(MATERIAL PROVIDED)
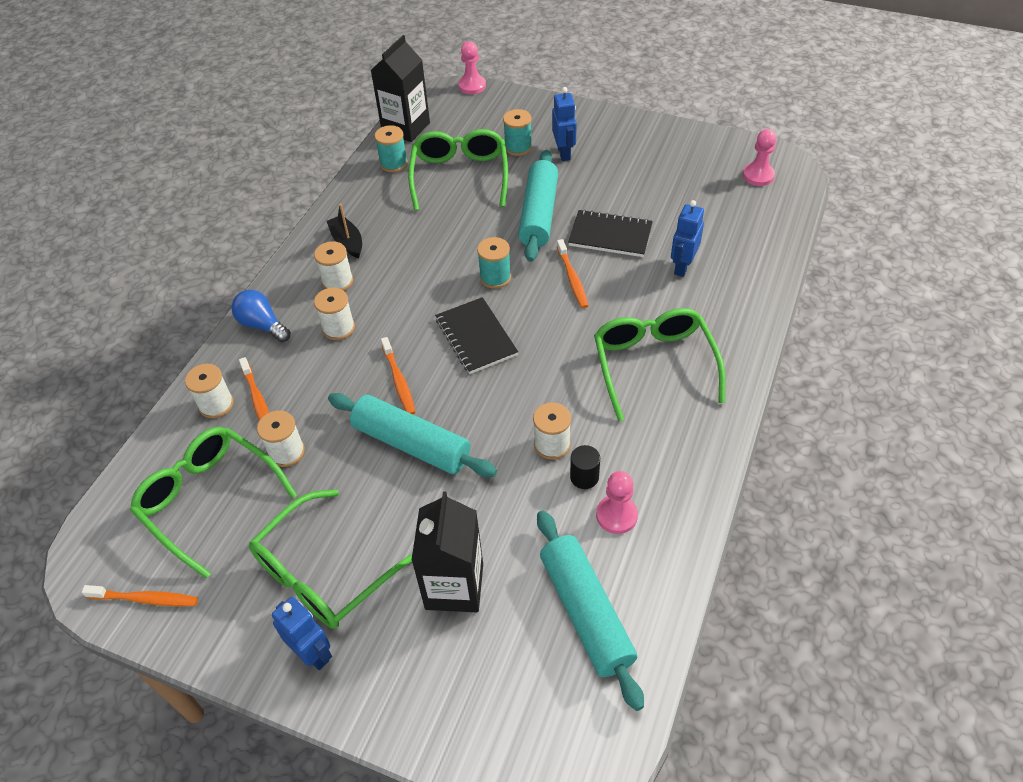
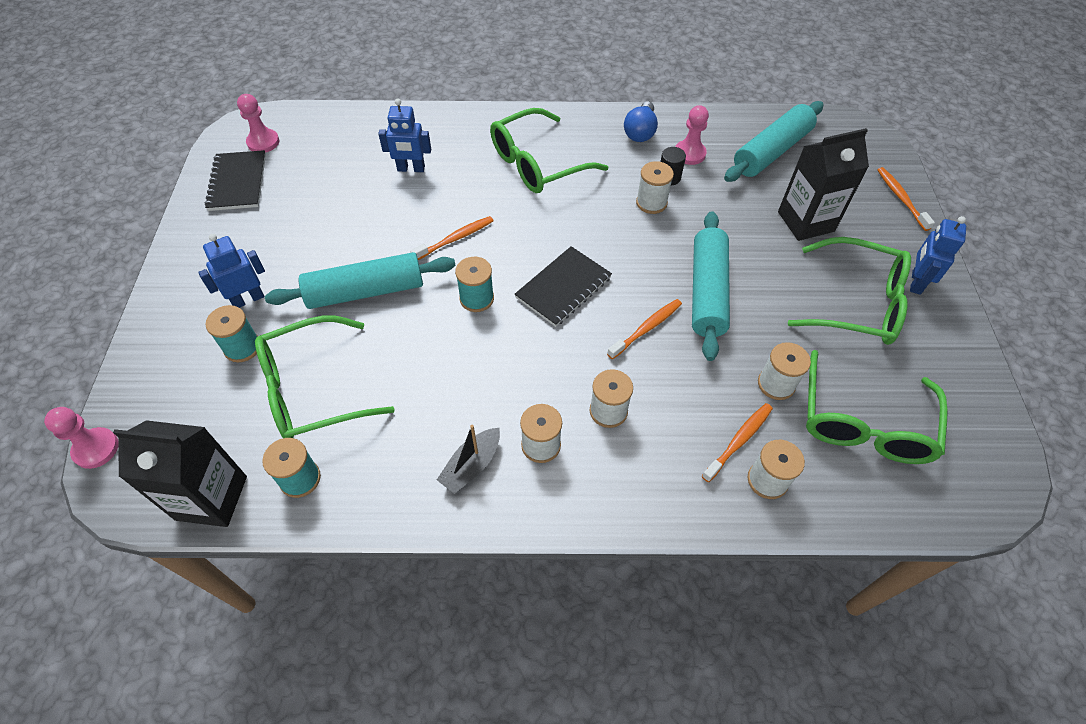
camera: 115 degrees left, 5 degrees up
orange toothbrush [82,585,198,606] -> orange toothbrush moved to [877,167,935,231]
blue light bulb [231,290,291,342] -> blue light bulb moved to [624,102,658,142]
black notebook [568,209,653,257] -> black notebook moved to [205,150,266,211]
(End MATERIAL PROVIDED)
- **WHAT YOU WILL DO**
Whenever a line in the material contains the word "moved", copy that line.

- **SOLUTION FOR THIS TASK**
orange toothbrush [82,585,198,606] -> orange toothbrush moved to [877,167,935,231]
blue light bulb [231,290,291,342] -> blue light bulb moved to [624,102,658,142]
black notebook [568,209,653,257] -> black notebook moved to [205,150,266,211]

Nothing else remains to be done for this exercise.